# Scene edit records:
.....

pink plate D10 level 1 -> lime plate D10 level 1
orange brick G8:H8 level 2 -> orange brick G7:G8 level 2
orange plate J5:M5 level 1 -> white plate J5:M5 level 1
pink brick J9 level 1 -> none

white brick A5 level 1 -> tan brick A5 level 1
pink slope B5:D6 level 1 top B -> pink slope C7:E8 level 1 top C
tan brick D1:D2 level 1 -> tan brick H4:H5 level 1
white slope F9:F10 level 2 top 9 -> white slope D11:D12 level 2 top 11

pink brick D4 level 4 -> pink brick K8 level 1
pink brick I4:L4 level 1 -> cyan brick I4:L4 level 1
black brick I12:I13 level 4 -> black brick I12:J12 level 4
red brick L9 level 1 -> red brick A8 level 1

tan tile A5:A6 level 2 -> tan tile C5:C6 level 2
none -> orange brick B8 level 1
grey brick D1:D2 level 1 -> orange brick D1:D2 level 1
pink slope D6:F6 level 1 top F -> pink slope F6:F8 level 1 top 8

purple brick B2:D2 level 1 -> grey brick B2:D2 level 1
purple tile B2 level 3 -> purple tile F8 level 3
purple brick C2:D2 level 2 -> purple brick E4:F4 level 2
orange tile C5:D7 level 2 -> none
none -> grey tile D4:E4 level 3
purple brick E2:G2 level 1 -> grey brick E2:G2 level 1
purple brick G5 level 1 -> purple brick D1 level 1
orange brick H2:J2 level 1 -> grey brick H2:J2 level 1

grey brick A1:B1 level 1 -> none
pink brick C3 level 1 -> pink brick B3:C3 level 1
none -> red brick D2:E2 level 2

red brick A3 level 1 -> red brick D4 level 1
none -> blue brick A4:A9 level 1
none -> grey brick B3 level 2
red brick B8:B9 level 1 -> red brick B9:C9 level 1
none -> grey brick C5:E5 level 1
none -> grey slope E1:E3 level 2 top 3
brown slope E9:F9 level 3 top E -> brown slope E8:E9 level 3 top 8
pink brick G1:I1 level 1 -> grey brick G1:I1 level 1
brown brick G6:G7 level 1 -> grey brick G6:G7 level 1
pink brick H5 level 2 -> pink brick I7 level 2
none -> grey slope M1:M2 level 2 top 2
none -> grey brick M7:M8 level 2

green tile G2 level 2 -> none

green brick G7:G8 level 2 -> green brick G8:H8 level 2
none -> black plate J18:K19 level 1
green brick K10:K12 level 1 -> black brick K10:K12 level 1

.....

# Exercise:
All of the records above should be copied exactly.

# Completed exercise:
pink plate D10 level 1 -> lime plate D10 level 1
orange brick G8:H8 level 2 -> orange brick G7:G8 level 2
orange plate J5:M5 level 1 -> white plate J5:M5 level 1
pink brick J9 level 1 -> none

white brick A5 level 1 -> tan brick A5 level 1
pink slope B5:D6 level 1 top B -> pink slope C7:E8 level 1 top C
tan brick D1:D2 level 1 -> tan brick H4:H5 level 1
white slope F9:F10 level 2 top 9 -> white slope D11:D12 level 2 top 11

pink brick D4 level 4 -> pink brick K8 level 1
pink brick I4:L4 level 1 -> cyan brick I4:L4 level 1
black brick I12:I13 level 4 -> black brick I12:J12 level 4
red brick L9 level 1 -> red brick A8 level 1

tan tile A5:A6 level 2 -> tan tile C5:C6 level 2
none -> orange brick B8 level 1
grey brick D1:D2 level 1 -> orange brick D1:D2 level 1
pink slope D6:F6 level 1 top F -> pink slope F6:F8 level 1 top 8

purple brick B2:D2 level 1 -> grey brick B2:D2 level 1
purple tile B2 level 3 -> purple tile F8 level 3
purple brick C2:D2 level 2 -> purple brick E4:F4 level 2
orange tile C5:D7 level 2 -> none
none -> grey tile D4:E4 level 3
purple brick E2:G2 level 1 -> grey brick E2:G2 level 1
purple brick G5 level 1 -> purple brick D1 level 1
orange brick H2:J2 level 1 -> grey brick H2:J2 level 1

grey brick A1:B1 level 1 -> none
pink brick C3 level 1 -> pink brick B3:C3 level 1
none -> red brick D2:E2 level 2

red brick A3 level 1 -> red brick D4 level 1
none -> blue brick A4:A9 level 1
none -> grey brick B3 level 2
red brick B8:B9 level 1 -> red brick B9:C9 level 1
none -> grey brick C5:E5 level 1
none -> grey slope E1:E3 level 2 top 3
brown slope E9:F9 level 3 top E -> brown slope E8:E9 level 3 top 8
pink brick G1:I1 level 1 -> grey brick G1:I1 level 1
brown brick G6:G7 level 1 -> grey brick G6:G7 level 1
pink brick H5 level 2 -> pink brick I7 level 2
none -> grey slope M1:M2 level 2 top 2
none -> grey brick M7:M8 level 2

green tile G2 level 2 -> none

green brick G7:G8 level 2 -> green brick G8:H8 level 2
none -> black plate J18:K19 level 1
green brick K10:K12 level 1 -> black brick K10:K12 level 1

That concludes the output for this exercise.